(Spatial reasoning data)

· · · ·

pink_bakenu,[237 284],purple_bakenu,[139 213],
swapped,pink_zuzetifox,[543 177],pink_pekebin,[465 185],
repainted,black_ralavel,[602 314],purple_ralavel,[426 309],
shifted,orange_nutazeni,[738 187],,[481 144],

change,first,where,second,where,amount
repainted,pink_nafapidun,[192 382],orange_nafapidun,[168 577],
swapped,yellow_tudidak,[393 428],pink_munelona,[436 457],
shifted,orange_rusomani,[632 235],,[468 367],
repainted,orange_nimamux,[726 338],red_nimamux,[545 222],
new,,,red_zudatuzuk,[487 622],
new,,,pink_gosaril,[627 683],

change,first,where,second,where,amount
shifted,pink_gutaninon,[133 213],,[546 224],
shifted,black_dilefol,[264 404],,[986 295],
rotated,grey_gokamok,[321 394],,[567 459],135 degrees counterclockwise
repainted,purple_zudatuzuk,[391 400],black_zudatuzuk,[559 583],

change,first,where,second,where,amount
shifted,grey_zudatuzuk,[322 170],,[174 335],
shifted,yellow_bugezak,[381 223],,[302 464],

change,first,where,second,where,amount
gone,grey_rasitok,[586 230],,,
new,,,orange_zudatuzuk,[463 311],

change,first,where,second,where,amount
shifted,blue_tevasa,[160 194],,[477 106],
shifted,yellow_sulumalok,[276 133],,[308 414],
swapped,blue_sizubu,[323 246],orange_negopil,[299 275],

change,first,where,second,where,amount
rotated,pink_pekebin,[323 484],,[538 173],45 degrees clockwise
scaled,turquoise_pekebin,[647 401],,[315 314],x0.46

· · · ·

Extract every record. Keep wording exact.

» Exercise response
pink_bakenu,[237 284],purple_bakenu,[139 213],
swapped,pink_zuzetifox,[543 177],pink_pekebin,[465 185],
repainted,black_ralavel,[602 314],purple_ralavel,[426 309],
shifted,orange_nutazeni,[738 187],,[481 144],

change,first,where,second,where,amount
repainted,pink_nafapidun,[192 382],orange_nafapidun,[168 577],
swapped,yellow_tudidak,[393 428],pink_munelona,[436 457],
shifted,orange_rusomani,[632 235],,[468 367],
repainted,orange_nimamux,[726 338],red_nimamux,[545 222],
new,,,red_zudatuzuk,[487 622],
new,,,pink_gosaril,[627 683],

change,first,where,second,where,amount
shifted,pink_gutaninon,[133 213],,[546 224],
shifted,black_dilefol,[264 404],,[986 295],
rotated,grey_gokamok,[321 394],,[567 459],135 degrees counterclockwise
repainted,purple_zudatuzuk,[391 400],black_zudatuzuk,[559 583],

change,first,where,second,where,amount
shifted,grey_zudatuzuk,[322 170],,[174 335],
shifted,yellow_bugezak,[381 223],,[302 464],

change,first,where,second,where,amount
gone,grey_rasitok,[586 230],,,
new,,,orange_zudatuzuk,[463 311],

change,first,where,second,where,amount
shifted,blue_tevasa,[160 194],,[477 106],
shifted,yellow_sulumalok,[276 133],,[308 414],
swapped,blue_sizubu,[323 246],orange_negopil,[299 275],

change,first,where,second,where,amount
rotated,pink_pekebin,[323 484],,[538 173],45 degrees clockwise
scaled,turquoise_pekebin,[647 401],,[315 314],x0.46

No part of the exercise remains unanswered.